- [Exercise directions]: Return the records below character for character.

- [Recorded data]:

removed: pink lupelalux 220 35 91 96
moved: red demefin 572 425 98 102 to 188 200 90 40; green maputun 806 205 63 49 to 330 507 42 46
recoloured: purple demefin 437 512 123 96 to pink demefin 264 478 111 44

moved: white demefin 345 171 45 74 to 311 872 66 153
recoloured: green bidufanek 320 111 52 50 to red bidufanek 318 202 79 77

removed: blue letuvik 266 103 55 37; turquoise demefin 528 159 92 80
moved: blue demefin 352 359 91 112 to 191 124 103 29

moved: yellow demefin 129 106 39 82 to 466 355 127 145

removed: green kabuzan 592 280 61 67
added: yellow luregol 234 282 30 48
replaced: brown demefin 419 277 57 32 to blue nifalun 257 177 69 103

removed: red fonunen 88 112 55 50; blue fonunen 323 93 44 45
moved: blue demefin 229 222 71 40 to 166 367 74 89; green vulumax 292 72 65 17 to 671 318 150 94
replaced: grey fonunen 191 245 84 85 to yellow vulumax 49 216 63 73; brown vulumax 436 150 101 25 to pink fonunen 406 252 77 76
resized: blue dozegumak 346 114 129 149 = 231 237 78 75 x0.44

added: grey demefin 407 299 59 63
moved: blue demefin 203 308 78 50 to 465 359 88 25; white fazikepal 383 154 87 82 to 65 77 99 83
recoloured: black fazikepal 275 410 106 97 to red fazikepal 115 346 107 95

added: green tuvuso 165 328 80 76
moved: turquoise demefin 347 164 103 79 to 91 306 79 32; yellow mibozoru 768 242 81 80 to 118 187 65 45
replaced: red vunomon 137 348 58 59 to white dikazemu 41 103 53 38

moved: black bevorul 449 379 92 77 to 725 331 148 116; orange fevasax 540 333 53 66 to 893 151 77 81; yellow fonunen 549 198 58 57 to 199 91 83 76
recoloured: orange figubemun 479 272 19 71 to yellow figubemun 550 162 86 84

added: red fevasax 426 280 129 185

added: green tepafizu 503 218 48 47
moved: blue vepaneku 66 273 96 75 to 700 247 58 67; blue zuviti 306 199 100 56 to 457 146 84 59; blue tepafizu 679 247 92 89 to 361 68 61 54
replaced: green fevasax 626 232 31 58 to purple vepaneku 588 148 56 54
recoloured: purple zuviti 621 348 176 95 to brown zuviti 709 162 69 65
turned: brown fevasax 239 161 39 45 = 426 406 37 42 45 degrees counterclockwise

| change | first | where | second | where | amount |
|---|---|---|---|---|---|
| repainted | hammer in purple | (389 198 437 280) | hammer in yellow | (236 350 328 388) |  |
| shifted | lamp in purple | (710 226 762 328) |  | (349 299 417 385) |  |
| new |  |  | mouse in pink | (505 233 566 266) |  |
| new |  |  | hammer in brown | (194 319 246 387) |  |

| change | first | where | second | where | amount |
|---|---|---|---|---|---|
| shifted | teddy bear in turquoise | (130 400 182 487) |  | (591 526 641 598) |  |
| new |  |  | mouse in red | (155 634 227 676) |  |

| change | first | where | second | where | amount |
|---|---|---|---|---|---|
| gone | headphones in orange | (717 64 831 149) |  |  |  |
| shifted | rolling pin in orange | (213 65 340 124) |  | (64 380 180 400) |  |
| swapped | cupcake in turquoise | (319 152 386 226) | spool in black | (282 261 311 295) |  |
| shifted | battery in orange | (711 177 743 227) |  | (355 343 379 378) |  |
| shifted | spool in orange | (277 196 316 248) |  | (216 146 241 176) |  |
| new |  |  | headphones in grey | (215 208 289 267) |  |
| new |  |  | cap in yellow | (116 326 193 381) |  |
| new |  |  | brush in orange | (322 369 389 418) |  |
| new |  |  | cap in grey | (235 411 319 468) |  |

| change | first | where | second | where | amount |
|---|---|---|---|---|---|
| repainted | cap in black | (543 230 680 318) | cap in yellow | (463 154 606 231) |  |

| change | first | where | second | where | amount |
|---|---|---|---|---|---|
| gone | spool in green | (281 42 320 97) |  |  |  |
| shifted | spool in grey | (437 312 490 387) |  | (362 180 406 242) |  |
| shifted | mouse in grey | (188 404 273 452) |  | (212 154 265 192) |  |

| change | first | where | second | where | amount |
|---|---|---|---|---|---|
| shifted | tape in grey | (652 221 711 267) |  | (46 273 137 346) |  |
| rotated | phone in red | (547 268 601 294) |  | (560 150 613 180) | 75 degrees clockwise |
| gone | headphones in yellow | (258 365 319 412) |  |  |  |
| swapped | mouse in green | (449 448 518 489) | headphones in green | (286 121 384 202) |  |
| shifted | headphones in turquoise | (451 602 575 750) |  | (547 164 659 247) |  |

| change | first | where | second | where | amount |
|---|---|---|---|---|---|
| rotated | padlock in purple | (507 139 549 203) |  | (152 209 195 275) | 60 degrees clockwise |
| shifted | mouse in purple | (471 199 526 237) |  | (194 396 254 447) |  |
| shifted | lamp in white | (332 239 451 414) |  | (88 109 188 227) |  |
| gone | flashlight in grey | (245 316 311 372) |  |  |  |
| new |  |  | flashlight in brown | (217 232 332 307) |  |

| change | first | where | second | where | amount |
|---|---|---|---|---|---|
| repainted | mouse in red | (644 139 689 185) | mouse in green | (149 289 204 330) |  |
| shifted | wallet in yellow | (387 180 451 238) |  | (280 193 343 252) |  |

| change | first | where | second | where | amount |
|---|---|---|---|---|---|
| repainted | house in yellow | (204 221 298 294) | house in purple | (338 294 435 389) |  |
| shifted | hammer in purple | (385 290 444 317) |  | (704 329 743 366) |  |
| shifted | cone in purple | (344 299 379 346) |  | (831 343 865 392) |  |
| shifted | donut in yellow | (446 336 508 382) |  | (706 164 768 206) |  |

- [Solved exercise]:
removed: pink lupelalux 220 35 91 96
moved: red demefin 572 425 98 102 to 188 200 90 40; green maputun 806 205 63 49 to 330 507 42 46
recoloured: purple demefin 437 512 123 96 to pink demefin 264 478 111 44

moved: white demefin 345 171 45 74 to 311 872 66 153
recoloured: green bidufanek 320 111 52 50 to red bidufanek 318 202 79 77

removed: blue letuvik 266 103 55 37; turquoise demefin 528 159 92 80
moved: blue demefin 352 359 91 112 to 191 124 103 29

moved: yellow demefin 129 106 39 82 to 466 355 127 145

removed: green kabuzan 592 280 61 67
added: yellow luregol 234 282 30 48
replaced: brown demefin 419 277 57 32 to blue nifalun 257 177 69 103

removed: red fonunen 88 112 55 50; blue fonunen 323 93 44 45
moved: blue demefin 229 222 71 40 to 166 367 74 89; green vulumax 292 72 65 17 to 671 318 150 94
replaced: grey fonunen 191 245 84 85 to yellow vulumax 49 216 63 73; brown vulumax 436 150 101 25 to pink fonunen 406 252 77 76
resized: blue dozegumak 346 114 129 149 = 231 237 78 75 x0.44

added: grey demefin 407 299 59 63
moved: blue demefin 203 308 78 50 to 465 359 88 25; white fazikepal 383 154 87 82 to 65 77 99 83
recoloured: black fazikepal 275 410 106 97 to red fazikepal 115 346 107 95

added: green tuvuso 165 328 80 76
moved: turquoise demefin 347 164 103 79 to 91 306 79 32; yellow mibozoru 768 242 81 80 to 118 187 65 45
replaced: red vunomon 137 348 58 59 to white dikazemu 41 103 53 38

moved: black bevorul 449 379 92 77 to 725 331 148 116; orange fevasax 540 333 53 66 to 893 151 77 81; yellow fonunen 549 198 58 57 to 199 91 83 76
recoloured: orange figubemun 479 272 19 71 to yellow figubemun 550 162 86 84

added: red fevasax 426 280 129 185

added: green tepafizu 503 218 48 47
moved: blue vepaneku 66 273 96 75 to 700 247 58 67; blue zuviti 306 199 100 56 to 457 146 84 59; blue tepafizu 679 247 92 89 to 361 68 61 54
replaced: green fevasax 626 232 31 58 to purple vepaneku 588 148 56 54
recoloured: purple zuviti 621 348 176 95 to brown zuviti 709 162 69 65
turned: brown fevasax 239 161 39 45 = 426 406 37 42 45 degrees counterclockwise

| change | first | where | second | where | amount |
|---|---|---|---|---|---|
| repainted | hammer in purple | (389 198 437 280) | hammer in yellow | (236 350 328 388) |  |
| shifted | lamp in purple | (710 226 762 328) |  | (349 299 417 385) |  |
| new |  |  | mouse in pink | (505 233 566 266) |  |
| new |  |  | hammer in brown | (194 319 246 387) |  |

| change | first | where | second | where | amount |
|---|---|---|---|---|---|
| shifted | teddy bear in turquoise | (130 400 182 487) |  | (591 526 641 598) |  |
| new |  |  | mouse in red | (155 634 227 676) |  |

| change | first | where | second | where | amount |
|---|---|---|---|---|---|
| gone | headphones in orange | (717 64 831 149) |  |  |  |
| shifted | rolling pin in orange | (213 65 340 124) |  | (64 380 180 400) |  |
| swapped | cupcake in turquoise | (319 152 386 226) | spool in black | (282 261 311 295) |  |
| shifted | battery in orange | (711 177 743 227) |  | (355 343 379 378) |  |
| shifted | spool in orange | (277 196 316 248) |  | (216 146 241 176) |  |
| new |  |  | headphones in grey | (215 208 289 267) |  |
| new |  |  | cap in yellow | (116 326 193 381) |  |
| new |  |  | brush in orange | (322 369 389 418) |  |
| new |  |  | cap in grey | (235 411 319 468) |  |

| change | first | where | second | where | amount |
|---|---|---|---|---|---|
| repainted | cap in black | (543 230 680 318) | cap in yellow | (463 154 606 231) |  |

| change | first | where | second | where | amount |
|---|---|---|---|---|---|
| gone | spool in green | (281 42 320 97) |  |  |  |
| shifted | spool in grey | (437 312 490 387) |  | (362 180 406 242) |  |
| shifted | mouse in grey | (188 404 273 452) |  | (212 154 265 192) |  |

| change | first | where | second | where | amount |
|---|---|---|---|---|---|
| shifted | tape in grey | (652 221 711 267) |  | (46 273 137 346) |  |
| rotated | phone in red | (547 268 601 294) |  | (560 150 613 180) | 75 degrees clockwise |
| gone | headphones in yellow | (258 365 319 412) |  |  |  |
| swapped | mouse in green | (449 448 518 489) | headphones in green | (286 121 384 202) |  |
| shifted | headphones in turquoise | (451 602 575 750) |  | (547 164 659 247) |  |

| change | first | where | second | where | amount |
|---|---|---|---|---|---|
| rotated | padlock in purple | (507 139 549 203) |  | (152 209 195 275) | 60 degrees clockwise |
| shifted | mouse in purple | (471 199 526 237) |  | (194 396 254 447) |  |
| shifted | lamp in white | (332 239 451 414) |  | (88 109 188 227) |  |
| gone | flashlight in grey | (245 316 311 372) |  |  |  |
| new |  |  | flashlight in brown | (217 232 332 307) |  |

| change | first | where | second | where | amount |
|---|---|---|---|---|---|
| repainted | mouse in red | (644 139 689 185) | mouse in green | (149 289 204 330) |  |
| shifted | wallet in yellow | (387 180 451 238) |  | (280 193 343 252) |  |

| change | first | where | second | where | amount |
|---|---|---|---|---|---|
| repainted | house in yellow | (204 221 298 294) | house in purple | (338 294 435 389) |  |
| shifted | hammer in purple | (385 290 444 317) |  | (704 329 743 366) |  |
| shifted | cone in purple | (344 299 379 346) |  | (831 343 865 392) |  |
| shifted | donut in yellow | (446 336 508 382) |  | (706 164 768 206) |  |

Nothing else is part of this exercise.